Version comparison data
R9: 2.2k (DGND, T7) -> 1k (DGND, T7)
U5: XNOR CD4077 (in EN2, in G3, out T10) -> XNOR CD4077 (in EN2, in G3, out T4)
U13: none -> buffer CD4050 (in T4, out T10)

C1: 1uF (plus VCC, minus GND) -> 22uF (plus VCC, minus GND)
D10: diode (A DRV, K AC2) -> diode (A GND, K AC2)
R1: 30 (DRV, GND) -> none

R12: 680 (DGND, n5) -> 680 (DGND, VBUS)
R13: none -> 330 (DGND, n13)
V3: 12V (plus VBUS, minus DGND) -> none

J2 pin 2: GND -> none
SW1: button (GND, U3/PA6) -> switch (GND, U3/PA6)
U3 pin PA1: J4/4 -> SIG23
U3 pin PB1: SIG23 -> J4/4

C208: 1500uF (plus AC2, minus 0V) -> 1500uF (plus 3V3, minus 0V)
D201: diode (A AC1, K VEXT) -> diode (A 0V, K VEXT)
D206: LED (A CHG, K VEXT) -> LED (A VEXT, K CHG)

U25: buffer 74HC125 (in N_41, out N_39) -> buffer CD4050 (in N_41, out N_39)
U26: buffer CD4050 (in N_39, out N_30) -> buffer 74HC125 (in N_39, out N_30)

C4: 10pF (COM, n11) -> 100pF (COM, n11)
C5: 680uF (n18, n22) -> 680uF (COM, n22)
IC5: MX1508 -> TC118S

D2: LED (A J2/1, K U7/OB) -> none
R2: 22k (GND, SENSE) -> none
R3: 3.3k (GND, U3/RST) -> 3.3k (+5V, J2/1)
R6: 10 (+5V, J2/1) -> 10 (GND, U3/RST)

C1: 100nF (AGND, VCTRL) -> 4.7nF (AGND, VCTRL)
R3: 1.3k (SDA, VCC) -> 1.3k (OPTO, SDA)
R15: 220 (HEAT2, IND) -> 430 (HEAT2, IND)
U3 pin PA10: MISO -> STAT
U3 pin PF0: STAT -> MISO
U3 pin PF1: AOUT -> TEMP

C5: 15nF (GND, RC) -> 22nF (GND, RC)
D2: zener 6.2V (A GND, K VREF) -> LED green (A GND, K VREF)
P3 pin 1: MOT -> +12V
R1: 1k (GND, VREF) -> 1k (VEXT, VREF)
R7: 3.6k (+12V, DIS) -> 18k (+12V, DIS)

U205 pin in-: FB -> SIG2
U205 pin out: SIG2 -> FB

What to do:
All lines that hold the word "DGND" should be copied from the data.

Response area:
R9: 2.2k (DGND, T7) -> 1k (DGND, T7)
R12: 680 (DGND, n5) -> 680 (DGND, VBUS)
R13: none -> 330 (DGND, n13)
V3: 12V (plus VBUS, minus DGND) -> none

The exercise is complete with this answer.